Work task:
After reading the data below, copy out every line that contains the word "VEXT".
------ Extracted entries
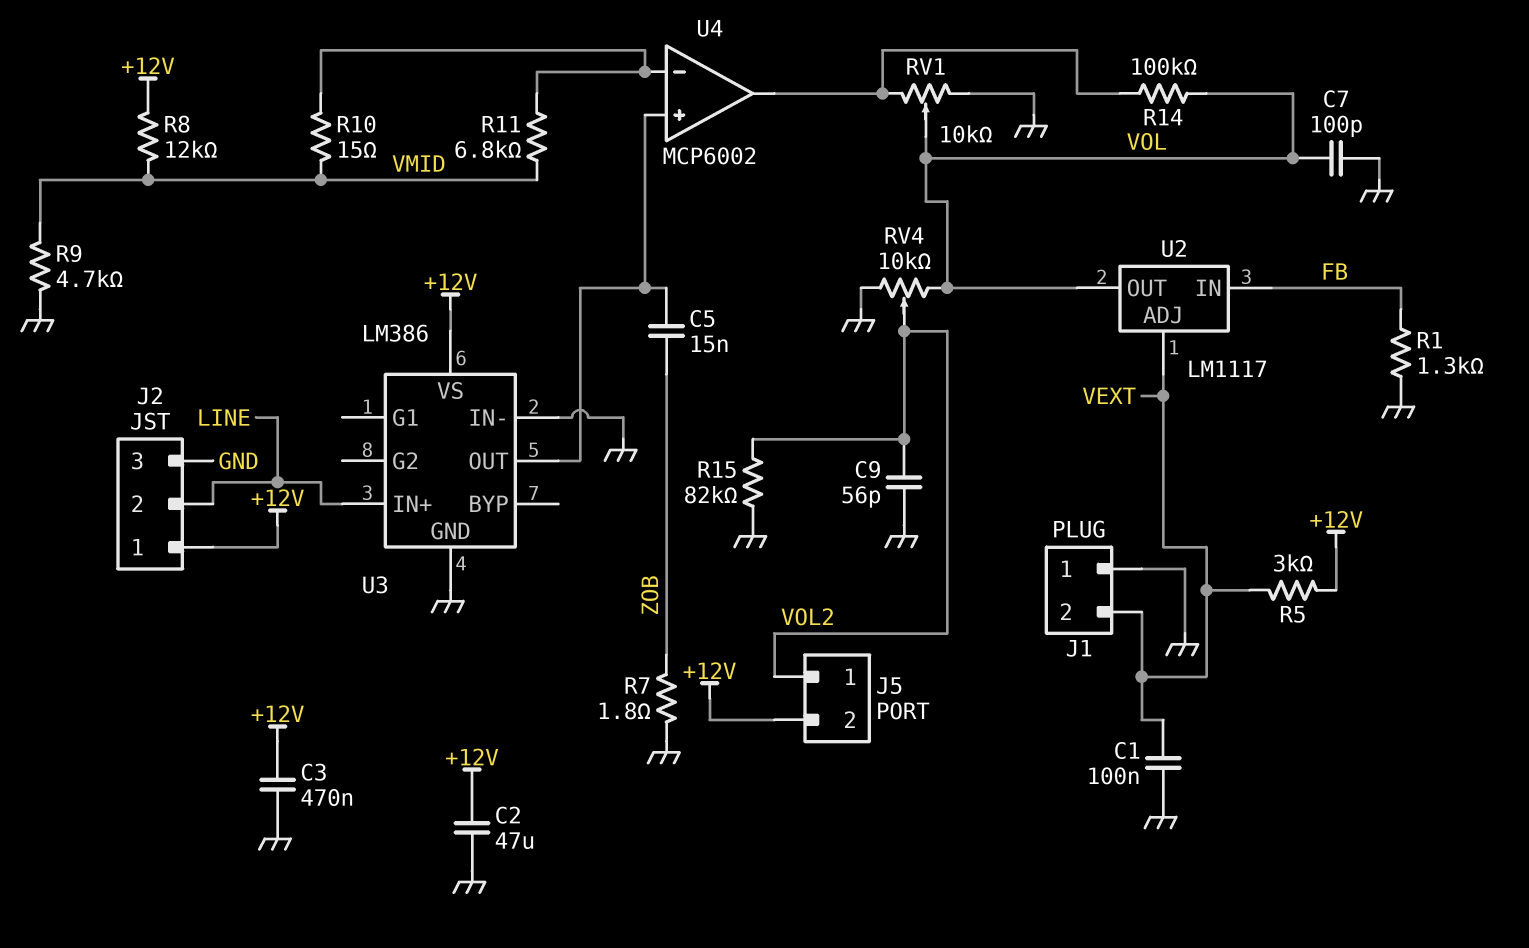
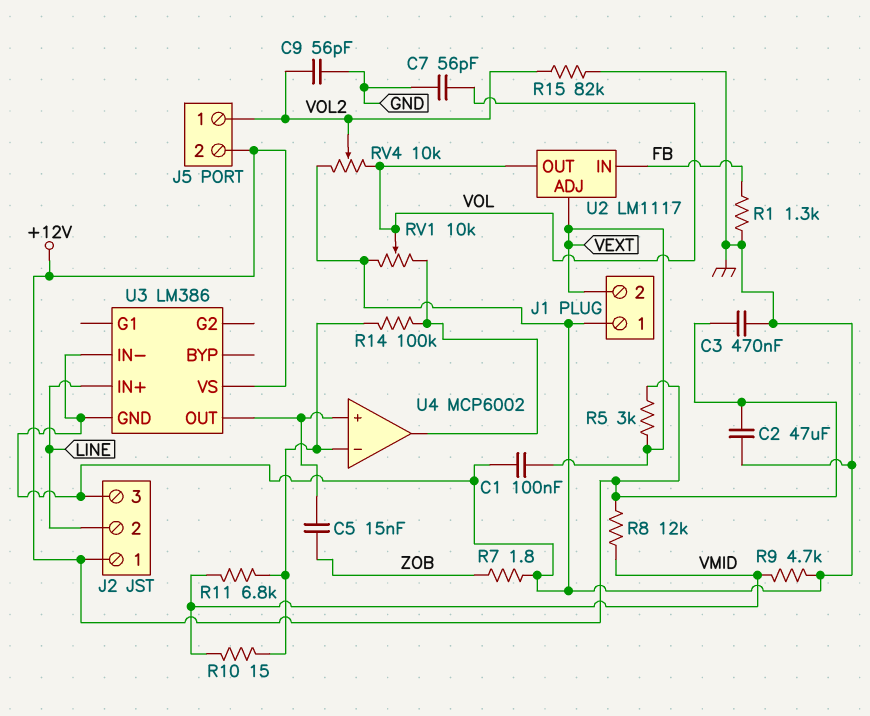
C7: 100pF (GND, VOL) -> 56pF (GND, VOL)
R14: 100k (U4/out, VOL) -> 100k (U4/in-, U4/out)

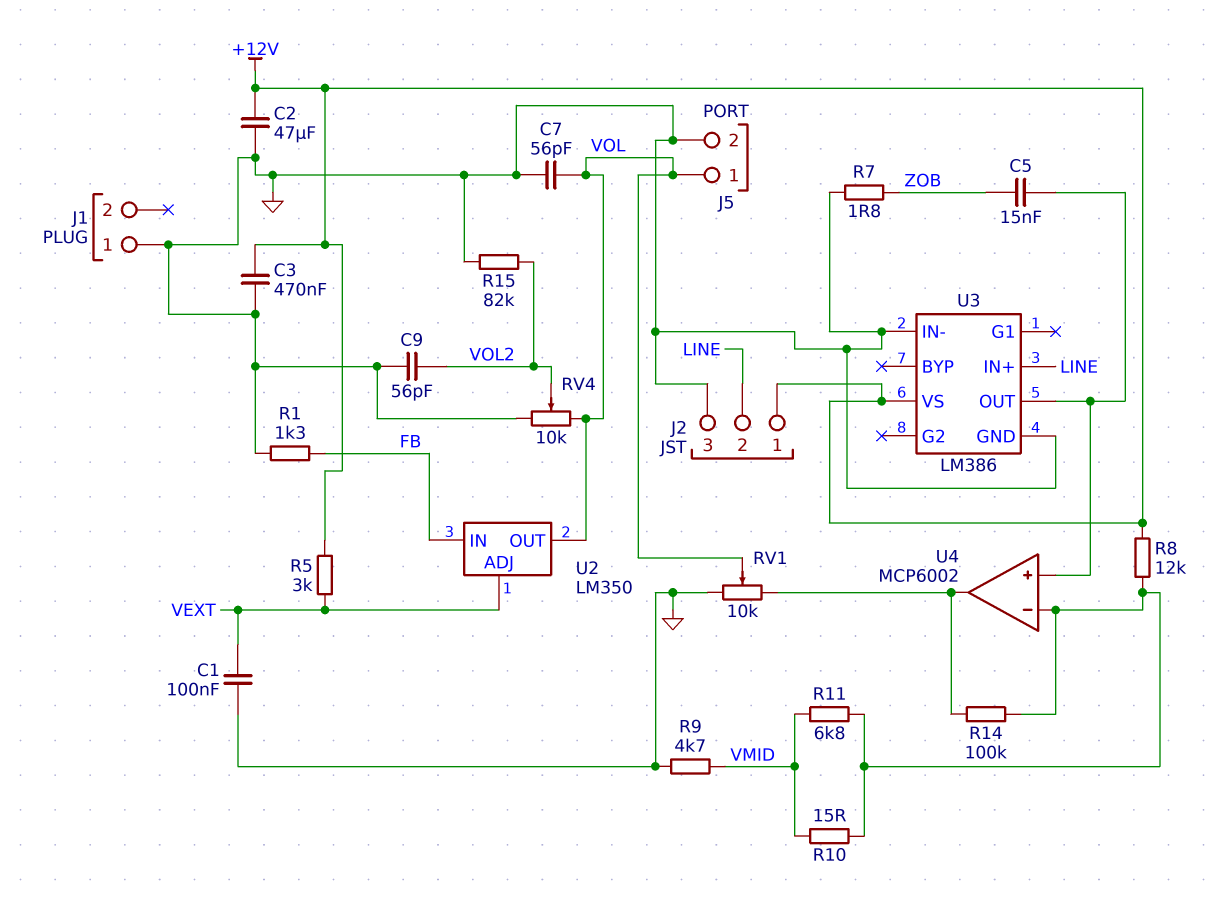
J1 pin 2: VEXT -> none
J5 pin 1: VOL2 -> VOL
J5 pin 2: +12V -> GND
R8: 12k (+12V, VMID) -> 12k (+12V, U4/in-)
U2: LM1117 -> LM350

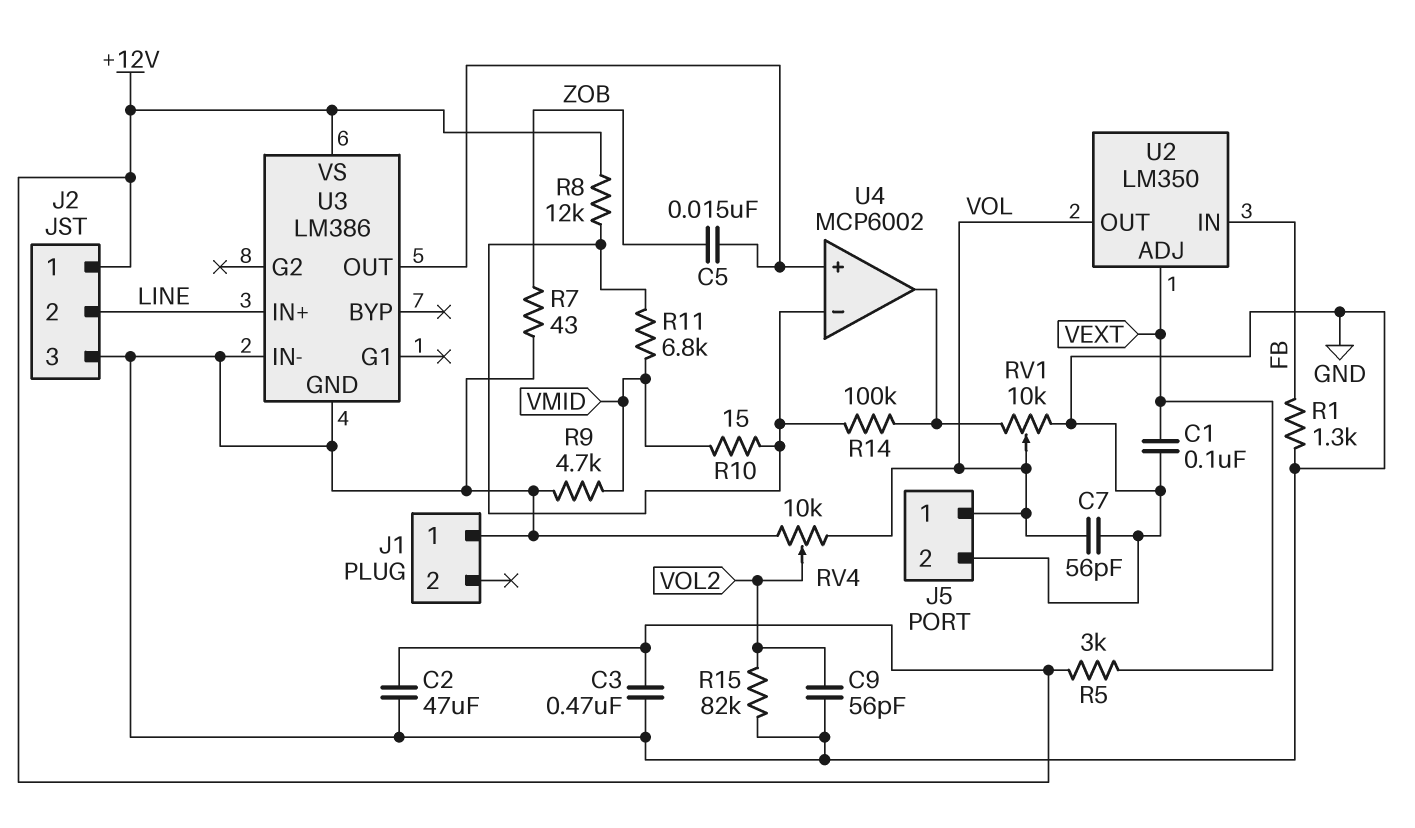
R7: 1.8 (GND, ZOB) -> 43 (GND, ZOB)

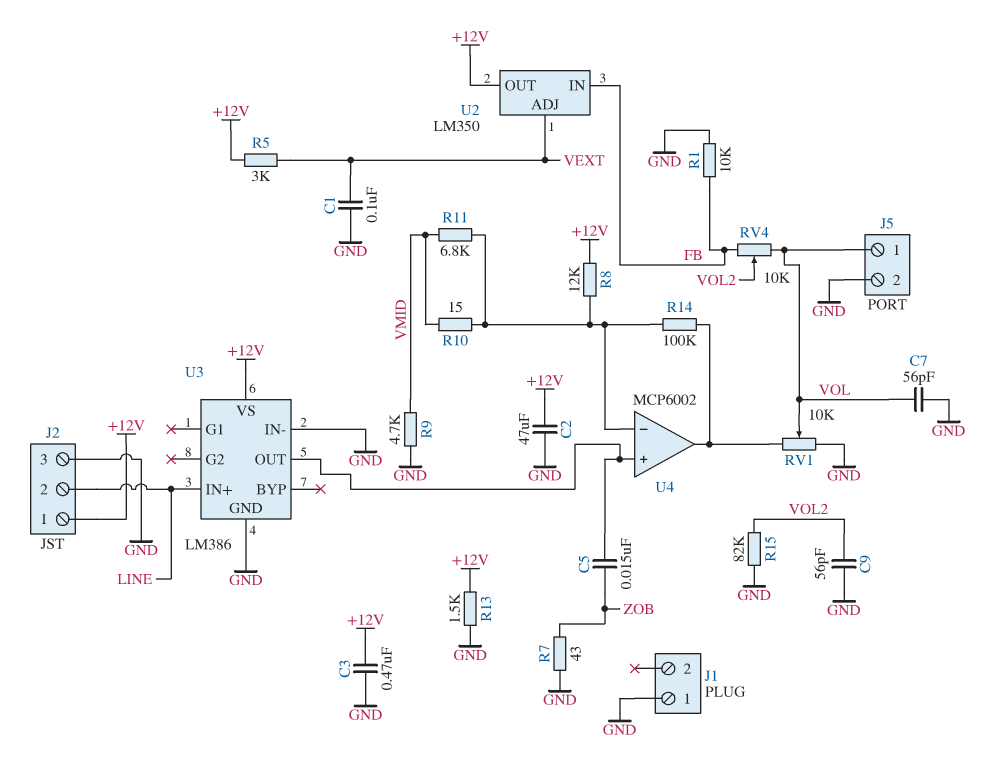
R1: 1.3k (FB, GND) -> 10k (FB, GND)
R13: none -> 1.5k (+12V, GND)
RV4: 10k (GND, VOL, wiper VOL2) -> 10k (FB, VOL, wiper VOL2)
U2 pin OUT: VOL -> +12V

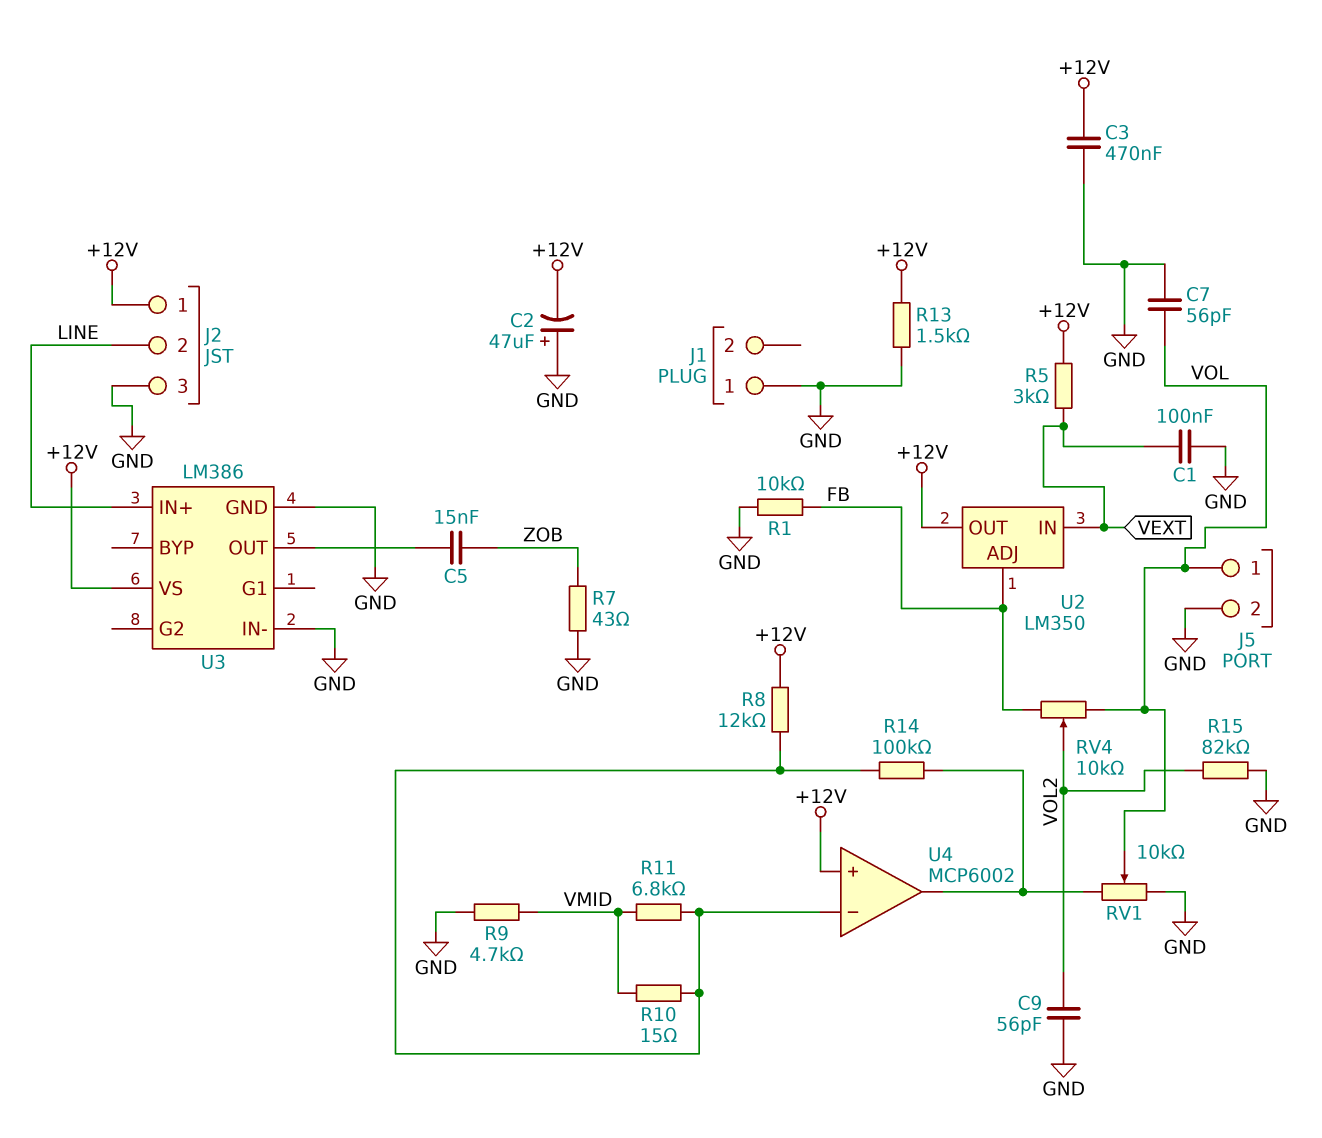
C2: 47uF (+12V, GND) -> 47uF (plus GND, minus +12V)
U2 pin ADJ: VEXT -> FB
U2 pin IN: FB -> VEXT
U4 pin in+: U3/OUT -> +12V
------------
------ Extracted entries
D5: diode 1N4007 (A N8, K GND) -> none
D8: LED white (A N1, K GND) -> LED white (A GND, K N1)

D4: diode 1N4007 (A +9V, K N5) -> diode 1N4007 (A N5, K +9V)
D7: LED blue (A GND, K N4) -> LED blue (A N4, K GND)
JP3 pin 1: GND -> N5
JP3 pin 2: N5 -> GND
------------
Answer:
J1 pin 2: VEXT -> none
U2 pin ADJ: VEXT -> FB
U2 pin IN: FB -> VEXT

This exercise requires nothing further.